Items from a dataset
==============================
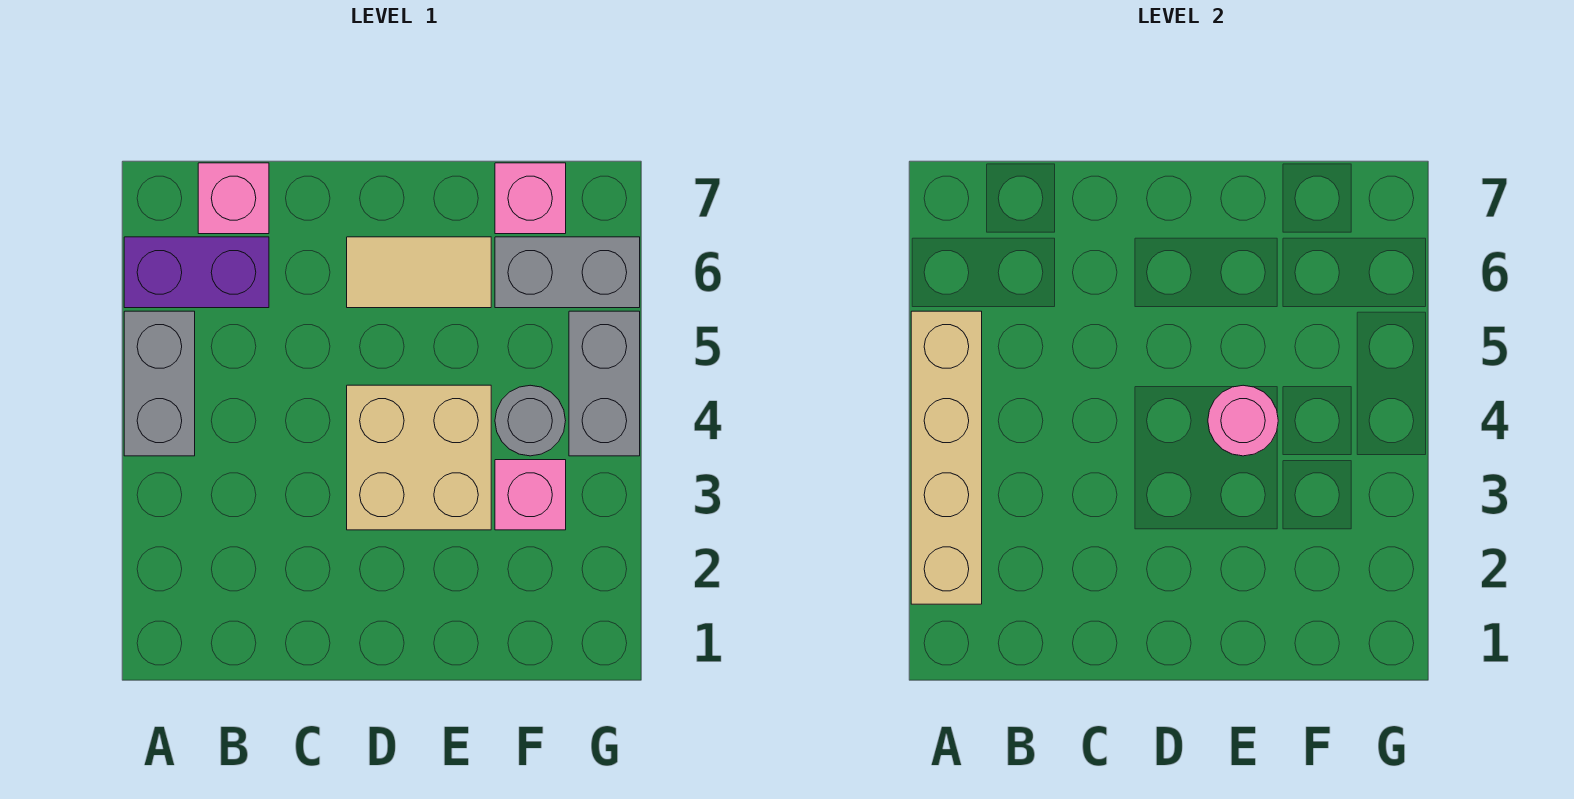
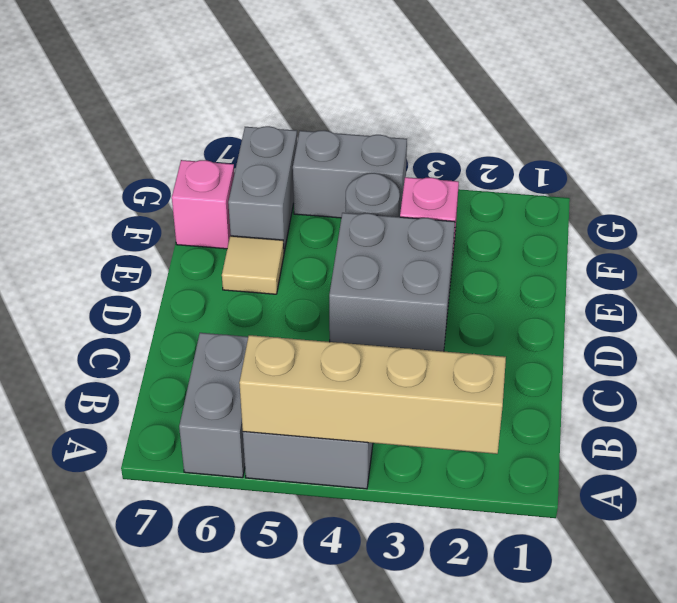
purple brick A6:B6 level 1 -> grey brick A6:B6 level 1
pink brick B7 level 1 -> none
tan brick D3:E4 level 1 -> grey brick D3:E4 level 1
tan tile D6:E6 level 1 -> tan tile E6 level 1
pink round brick E4 level 2 -> none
==============================
Your goal:
In the entries above, take the line containing "pink brick B7 level 1 -> none" and each later line through the last, and repeat them exactly. Output nothing else.

Response below:
pink brick B7 level 1 -> none
tan brick D3:E4 level 1 -> grey brick D3:E4 level 1
tan tile D6:E6 level 1 -> tan tile E6 level 1
pink round brick E4 level 2 -> none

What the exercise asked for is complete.